> **Material supplied**:

========================================

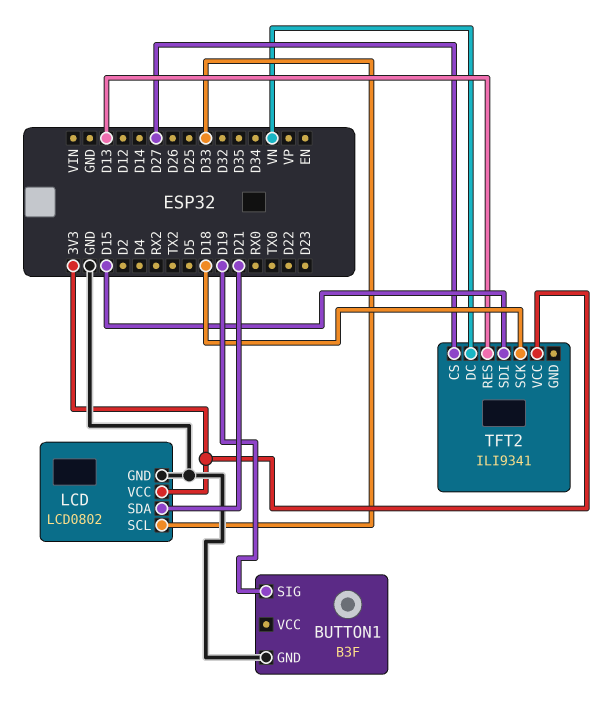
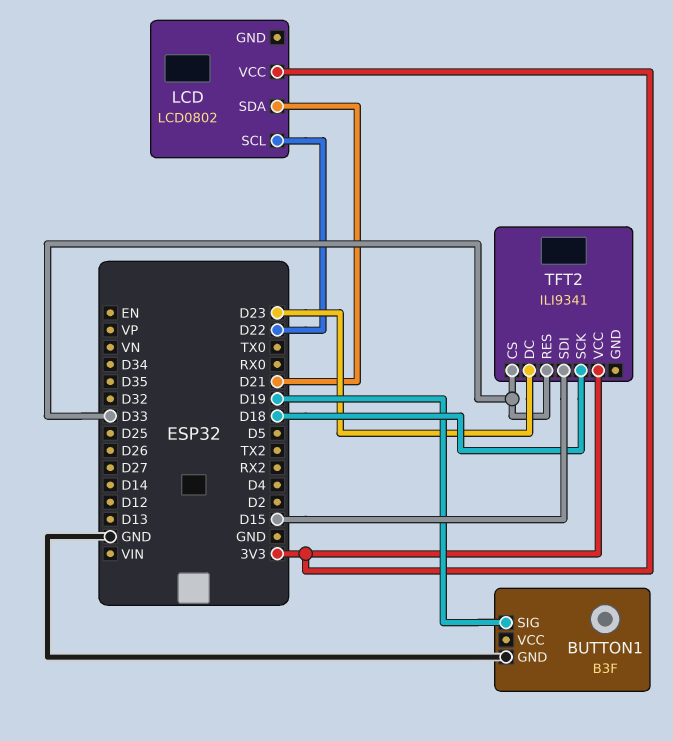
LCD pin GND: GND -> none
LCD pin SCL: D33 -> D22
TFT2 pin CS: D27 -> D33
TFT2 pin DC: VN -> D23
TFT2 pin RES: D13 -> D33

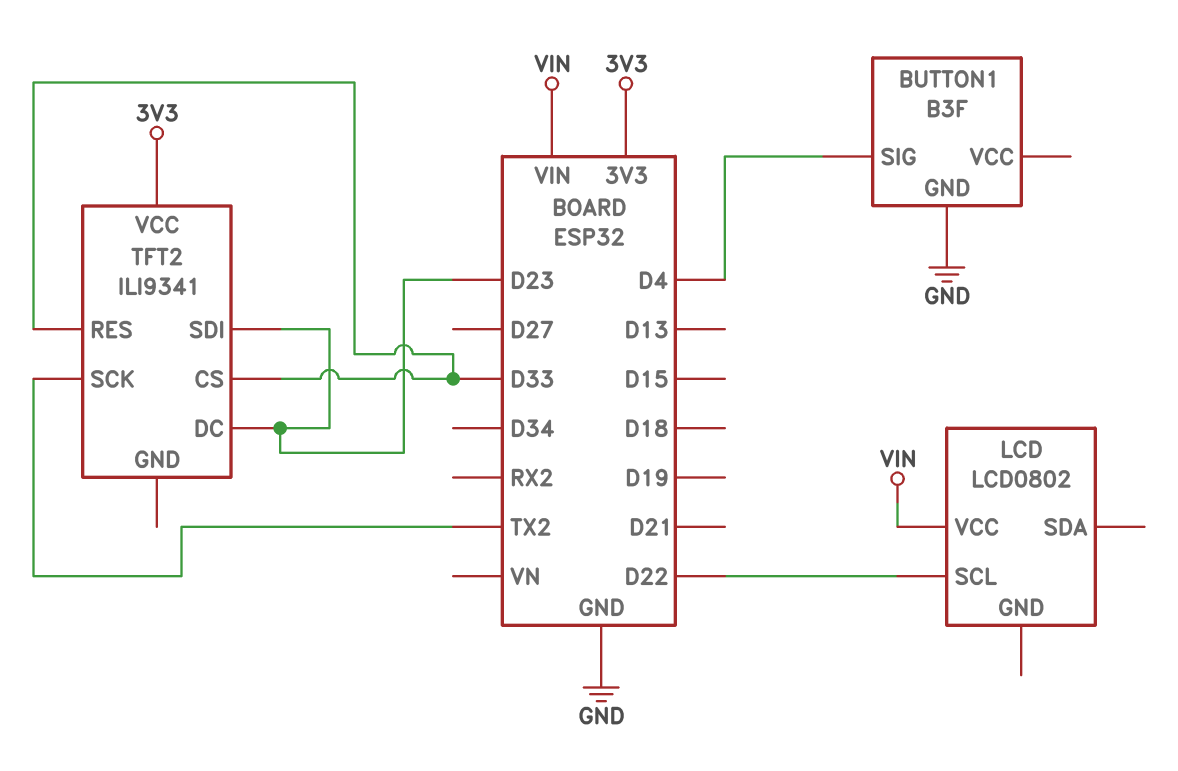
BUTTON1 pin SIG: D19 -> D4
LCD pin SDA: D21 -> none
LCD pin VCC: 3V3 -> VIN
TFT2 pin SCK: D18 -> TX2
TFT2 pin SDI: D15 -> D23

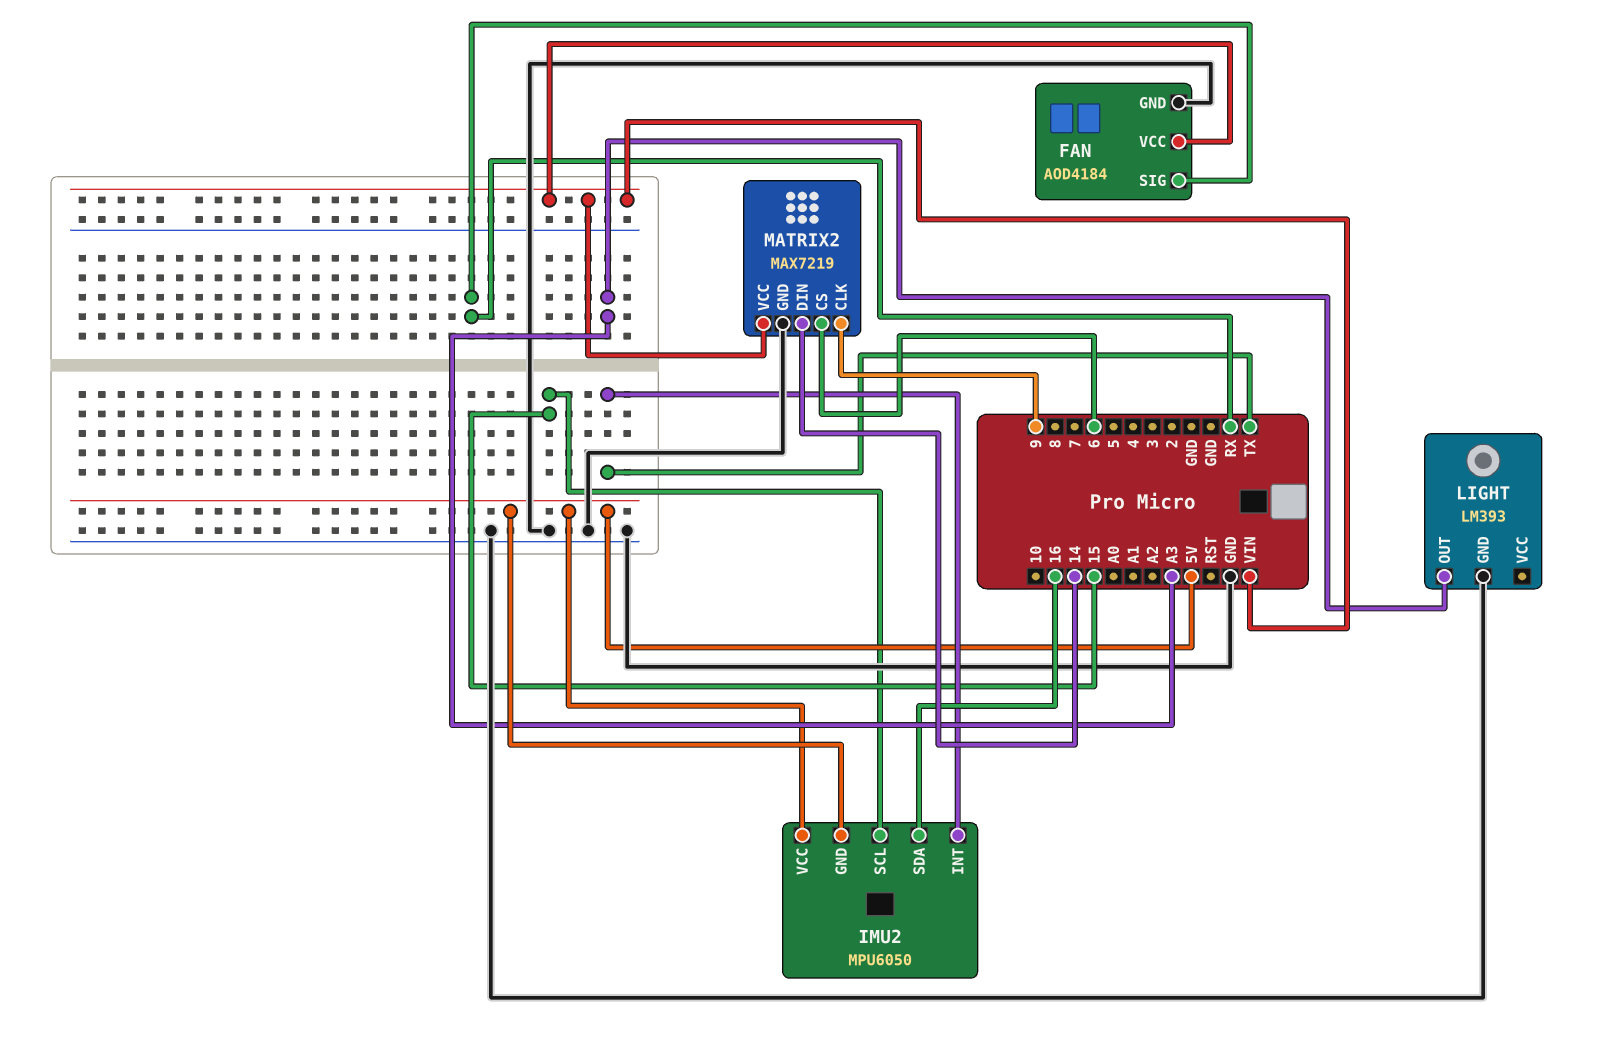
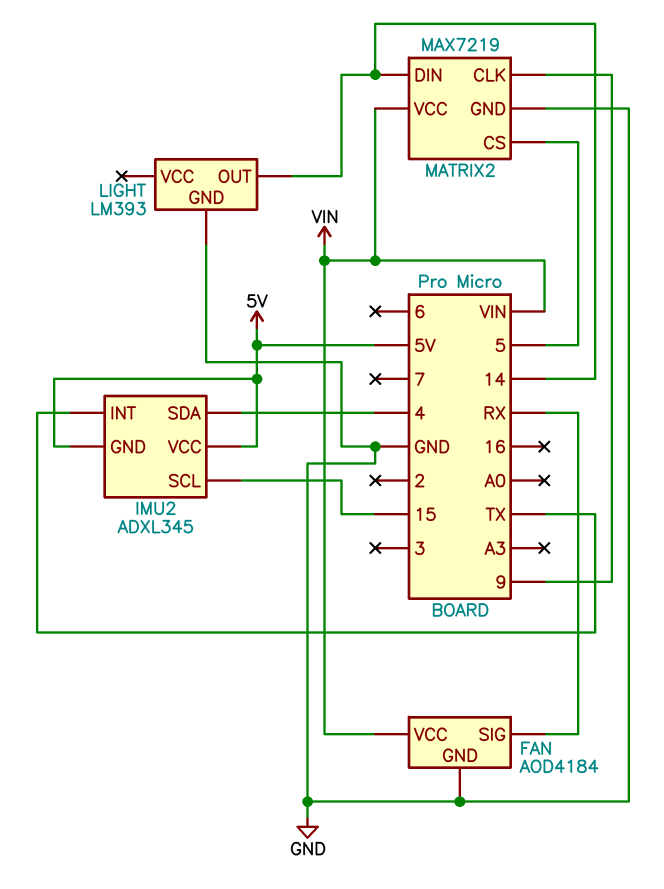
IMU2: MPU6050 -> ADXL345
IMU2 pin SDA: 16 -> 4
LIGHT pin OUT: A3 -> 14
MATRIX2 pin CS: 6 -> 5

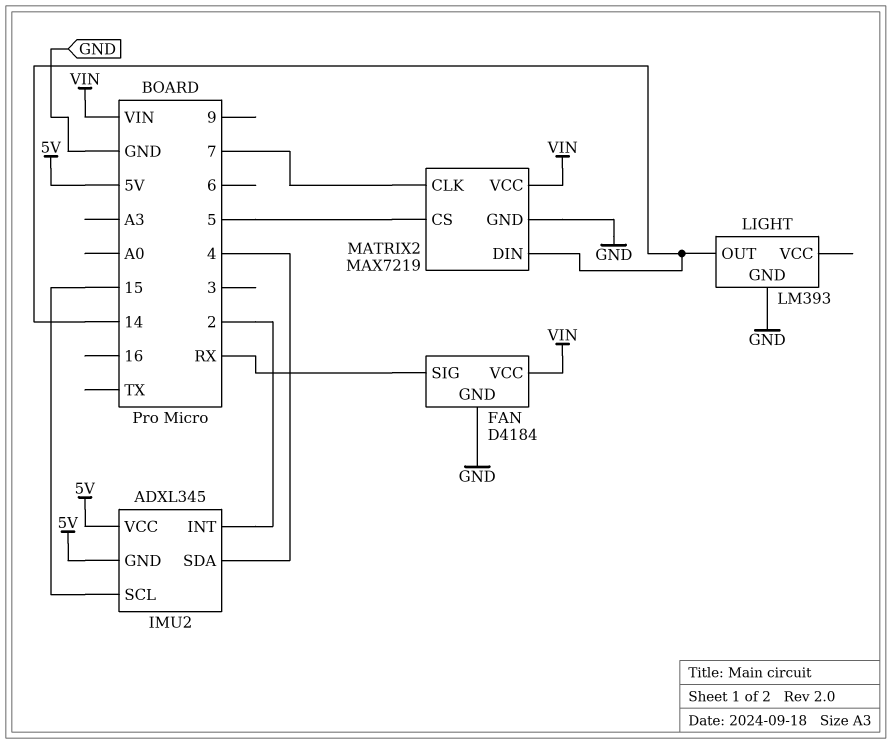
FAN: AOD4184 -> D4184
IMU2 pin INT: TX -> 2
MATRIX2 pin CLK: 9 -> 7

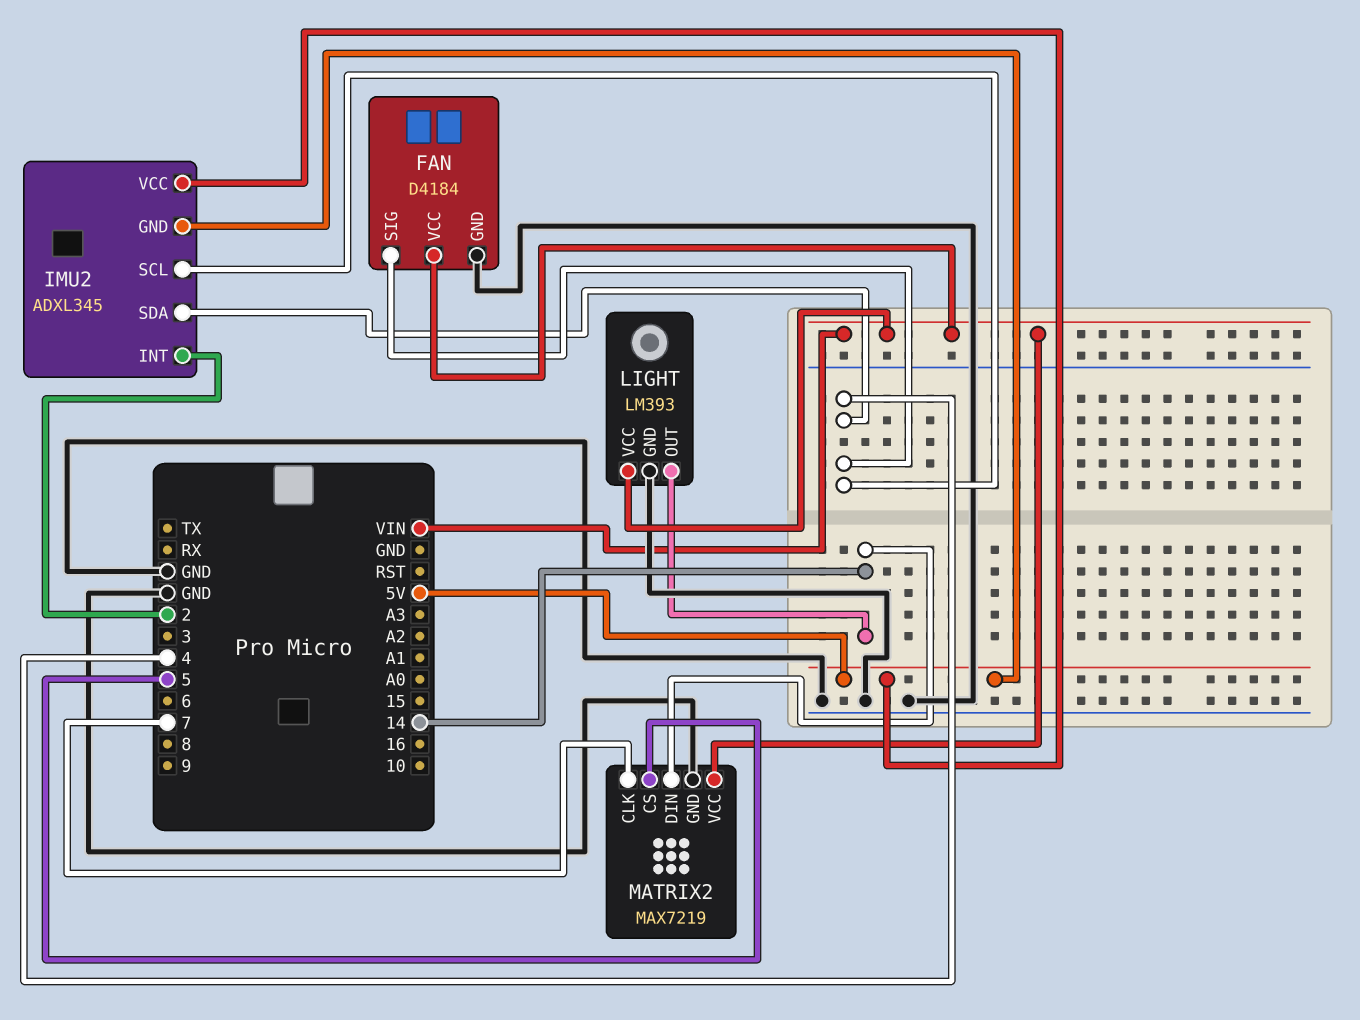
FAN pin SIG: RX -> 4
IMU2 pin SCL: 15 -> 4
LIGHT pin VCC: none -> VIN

========================================

> **Work task**: Your copy should hold only the lines from the line with "MATRIX2 pin CLK: 9 -> 7" through the end of the data above, both ends included, transcribed exactly and without pictures.

> **Task output**:
MATRIX2 pin CLK: 9 -> 7

FAN pin SIG: RX -> 4
IMU2 pin SCL: 15 -> 4
LIGHT pin VCC: none -> VIN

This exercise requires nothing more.